◆ **Stored data**
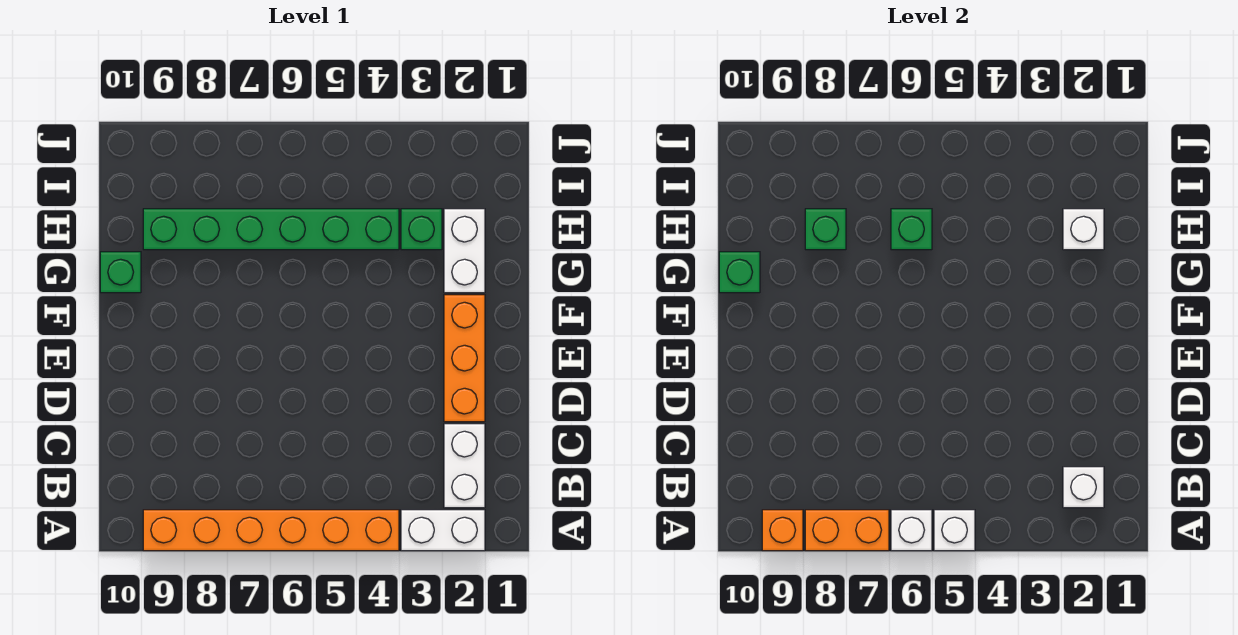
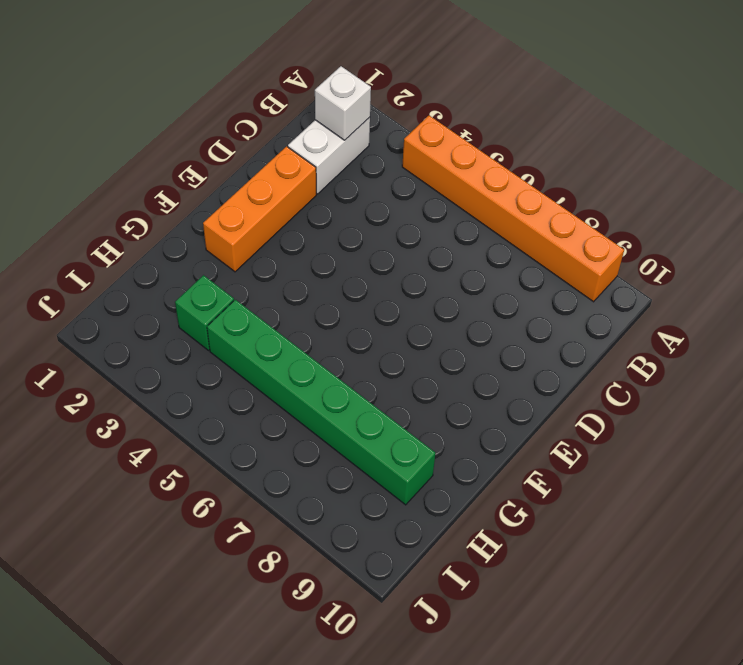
none -> white brick A2:A3 level 1
none -> white brick G2:H2 level 1
none -> green brick G10 level 1

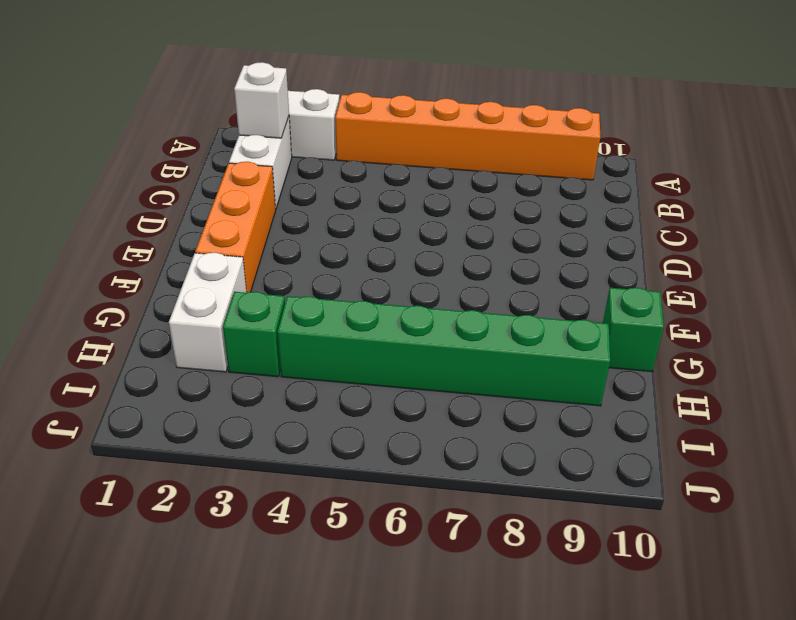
none -> white brick A5 level 2
none -> white brick A6 level 2
none -> orange brick A7:A8 level 2

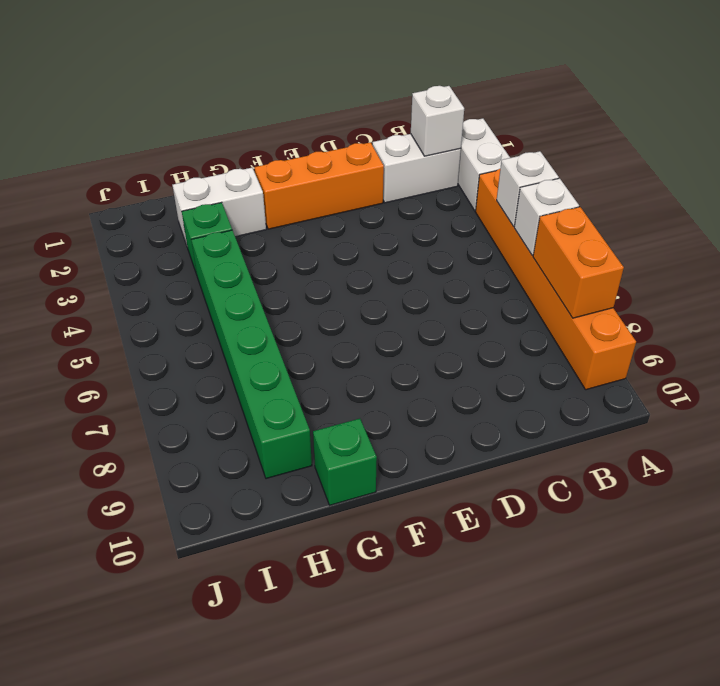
none -> orange brick A9 level 2
none -> green brick G10 level 2
none -> white brick H2 level 2

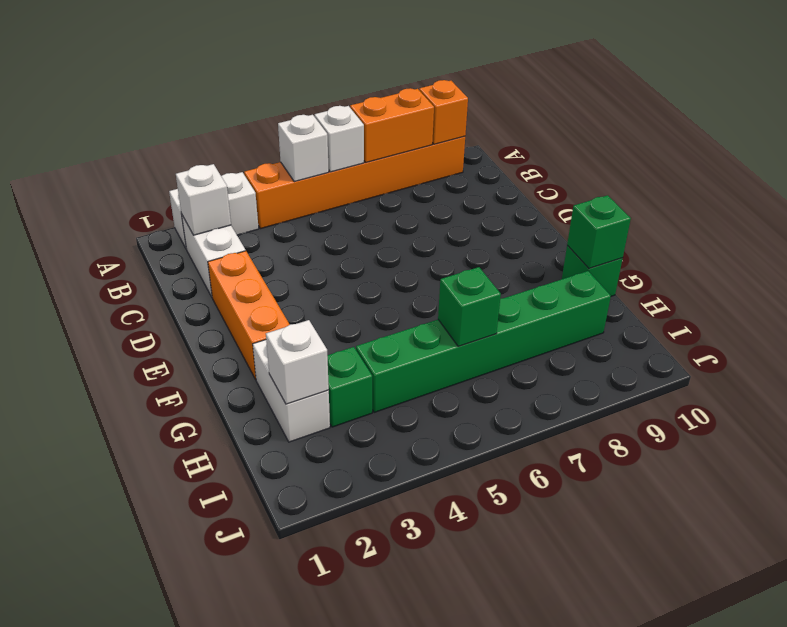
none -> green brick H8 level 2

◆ **Description of the task**
What is needed is a verbatim copy of the lines from the line with "none -> white brick H2 level 2" through the last line of the listing, pictures excluded.

◆ **Written reply**
none -> white brick H2 level 2

none -> green brick H8 level 2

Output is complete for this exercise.